→ **Work to be completed**: Pick out every line of the listing below that contains the string "mark", matching case exactly.

→ **Dataset excerpts**:
(begin)
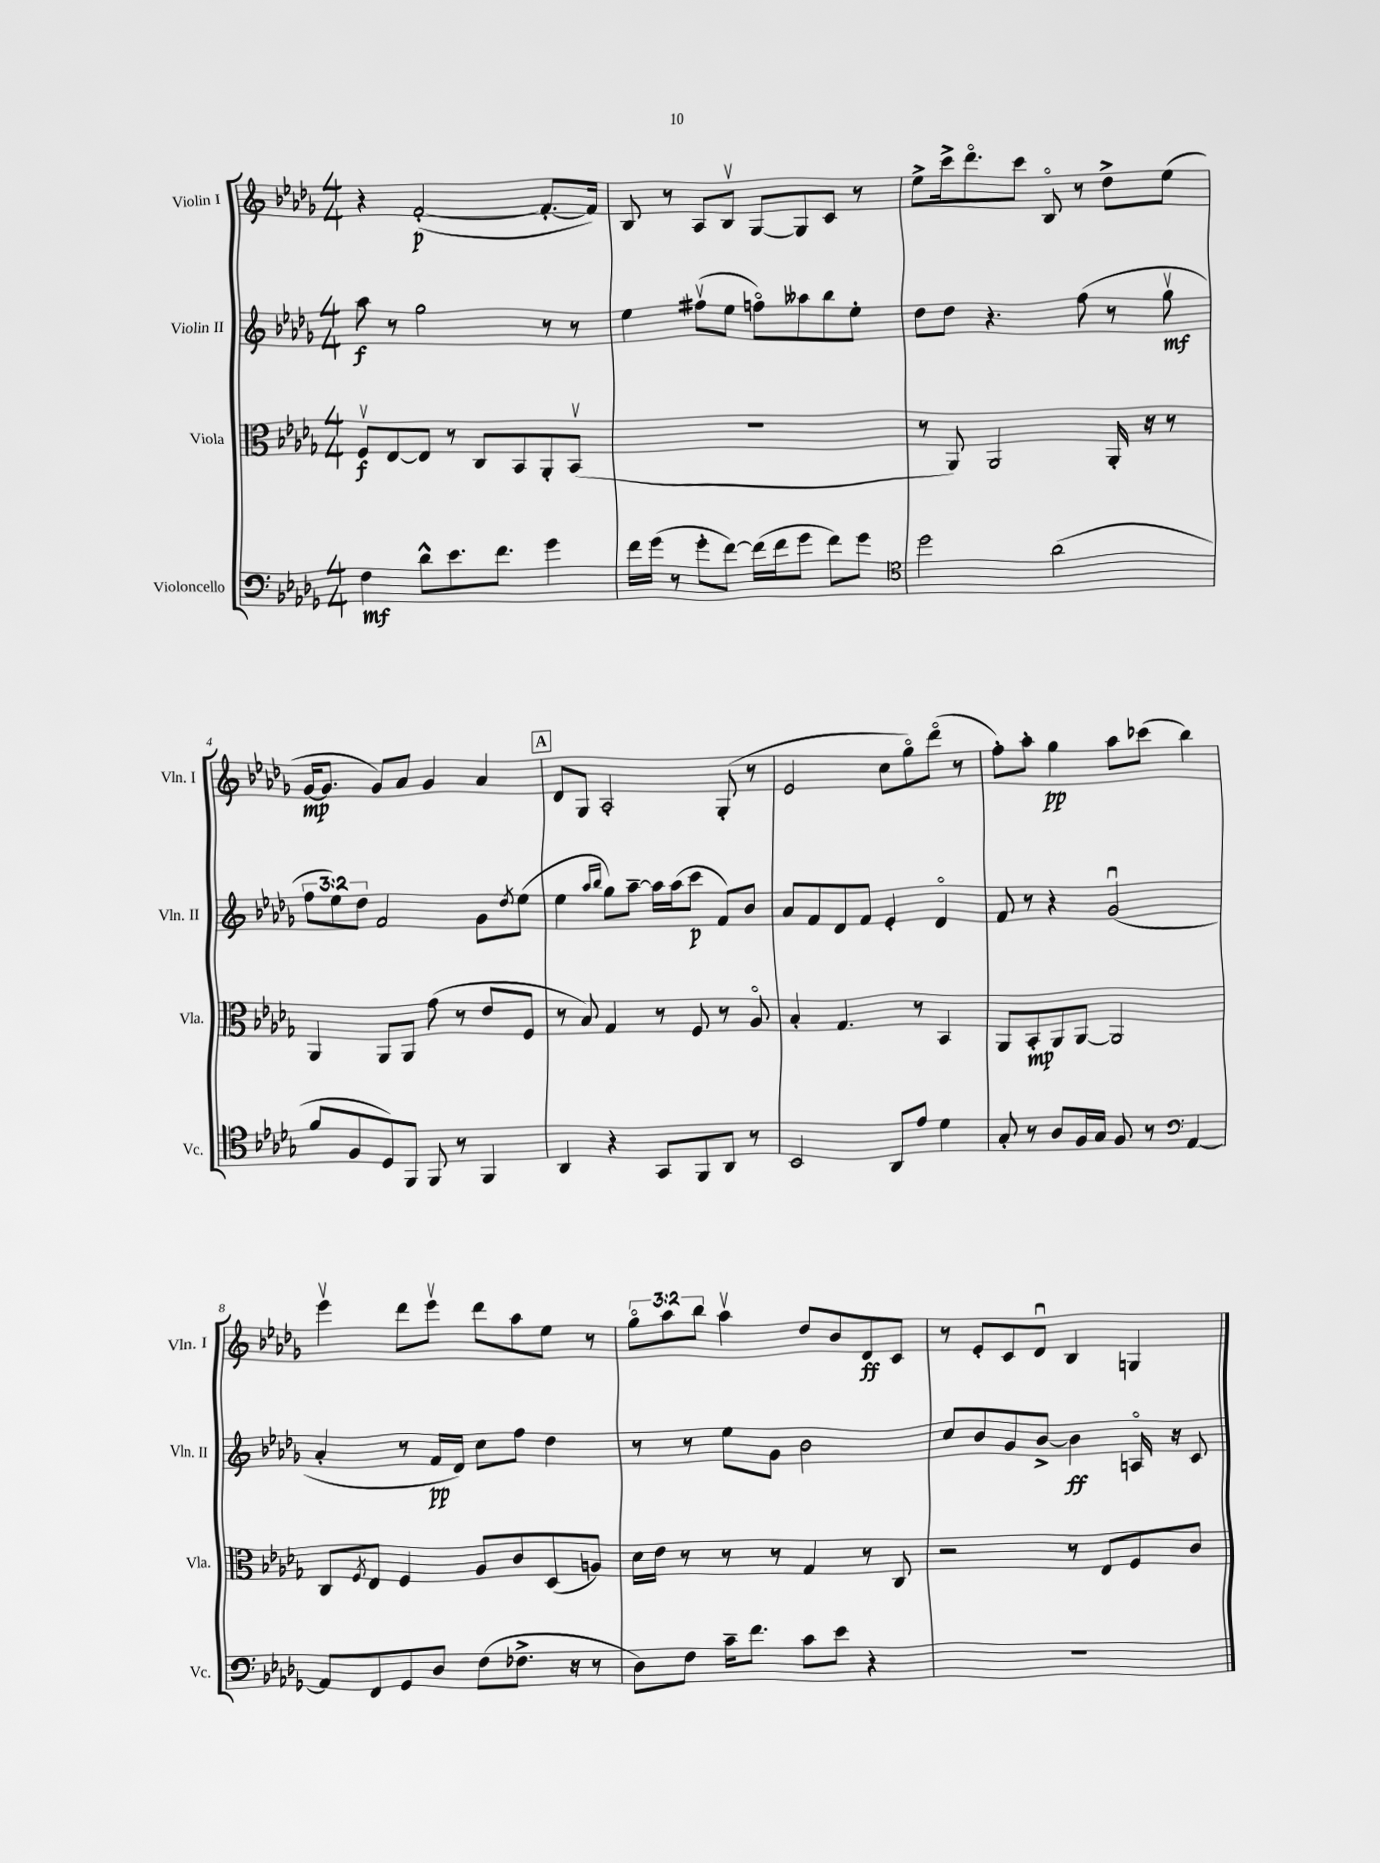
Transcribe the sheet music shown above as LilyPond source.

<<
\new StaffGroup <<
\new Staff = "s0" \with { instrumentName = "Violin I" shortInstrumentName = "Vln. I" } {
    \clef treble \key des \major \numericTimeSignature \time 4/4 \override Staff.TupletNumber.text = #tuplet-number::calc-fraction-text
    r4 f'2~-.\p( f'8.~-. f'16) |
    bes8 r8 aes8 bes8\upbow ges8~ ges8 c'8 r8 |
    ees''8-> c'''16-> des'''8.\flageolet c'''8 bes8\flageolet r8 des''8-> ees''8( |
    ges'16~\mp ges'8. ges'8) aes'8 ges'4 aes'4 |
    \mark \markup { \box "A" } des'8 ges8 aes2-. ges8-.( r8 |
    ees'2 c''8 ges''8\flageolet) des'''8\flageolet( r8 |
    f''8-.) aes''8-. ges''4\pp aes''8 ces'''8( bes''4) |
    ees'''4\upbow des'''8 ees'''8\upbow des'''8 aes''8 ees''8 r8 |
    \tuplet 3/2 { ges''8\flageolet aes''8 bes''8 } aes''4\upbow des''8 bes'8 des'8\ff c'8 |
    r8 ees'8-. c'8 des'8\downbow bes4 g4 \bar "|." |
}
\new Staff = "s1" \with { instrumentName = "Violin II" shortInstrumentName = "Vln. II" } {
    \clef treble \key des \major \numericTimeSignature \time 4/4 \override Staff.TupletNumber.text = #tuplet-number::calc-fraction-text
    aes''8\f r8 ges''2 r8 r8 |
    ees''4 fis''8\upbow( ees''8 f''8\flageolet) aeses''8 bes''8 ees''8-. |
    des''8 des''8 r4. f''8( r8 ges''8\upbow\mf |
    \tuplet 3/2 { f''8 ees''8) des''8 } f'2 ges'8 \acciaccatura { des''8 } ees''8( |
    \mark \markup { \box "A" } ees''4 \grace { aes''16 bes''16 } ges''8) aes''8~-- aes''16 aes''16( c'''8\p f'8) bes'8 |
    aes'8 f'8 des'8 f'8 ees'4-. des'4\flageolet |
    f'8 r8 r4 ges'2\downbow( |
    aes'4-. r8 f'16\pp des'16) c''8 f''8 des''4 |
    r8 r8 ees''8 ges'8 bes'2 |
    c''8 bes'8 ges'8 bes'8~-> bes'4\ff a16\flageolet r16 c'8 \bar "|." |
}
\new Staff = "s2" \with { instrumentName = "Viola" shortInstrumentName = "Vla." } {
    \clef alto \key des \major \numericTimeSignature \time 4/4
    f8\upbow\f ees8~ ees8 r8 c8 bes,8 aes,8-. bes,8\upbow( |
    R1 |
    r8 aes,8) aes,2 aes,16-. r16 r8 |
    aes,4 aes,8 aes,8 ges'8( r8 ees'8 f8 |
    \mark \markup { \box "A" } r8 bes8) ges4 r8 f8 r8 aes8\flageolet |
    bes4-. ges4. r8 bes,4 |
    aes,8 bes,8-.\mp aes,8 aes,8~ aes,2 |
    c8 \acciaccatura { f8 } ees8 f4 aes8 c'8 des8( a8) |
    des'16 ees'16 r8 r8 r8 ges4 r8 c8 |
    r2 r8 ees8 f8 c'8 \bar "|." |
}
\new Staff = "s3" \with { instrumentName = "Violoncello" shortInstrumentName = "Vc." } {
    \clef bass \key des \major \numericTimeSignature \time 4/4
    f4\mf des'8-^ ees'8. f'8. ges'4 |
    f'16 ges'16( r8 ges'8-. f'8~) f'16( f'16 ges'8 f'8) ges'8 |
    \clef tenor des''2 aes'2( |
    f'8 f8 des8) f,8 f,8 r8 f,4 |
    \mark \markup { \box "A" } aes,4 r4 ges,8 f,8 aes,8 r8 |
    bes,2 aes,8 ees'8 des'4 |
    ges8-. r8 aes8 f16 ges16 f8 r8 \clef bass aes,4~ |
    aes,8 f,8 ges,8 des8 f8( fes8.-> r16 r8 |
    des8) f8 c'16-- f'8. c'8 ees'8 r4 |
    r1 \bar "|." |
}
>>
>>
(end)
→ **Written solution**:
    \mark \markup { \box "A" } des'8 ges8 aes2-. ges8-.( r8 |
    \mark \markup { \box "A" } ees''4 \grace { aes''16 bes''16 } ges''8) aes''8~-- aes''16 aes''16( c'''8\p f'8) bes'8 |
    \mark \markup { \box "A" } r8 bes8) ges4 r8 f8 r8 aes8\flageolet |
    \mark \markup { \box "A" } aes,4 r4 ges,8 f,8 aes,8 r8 |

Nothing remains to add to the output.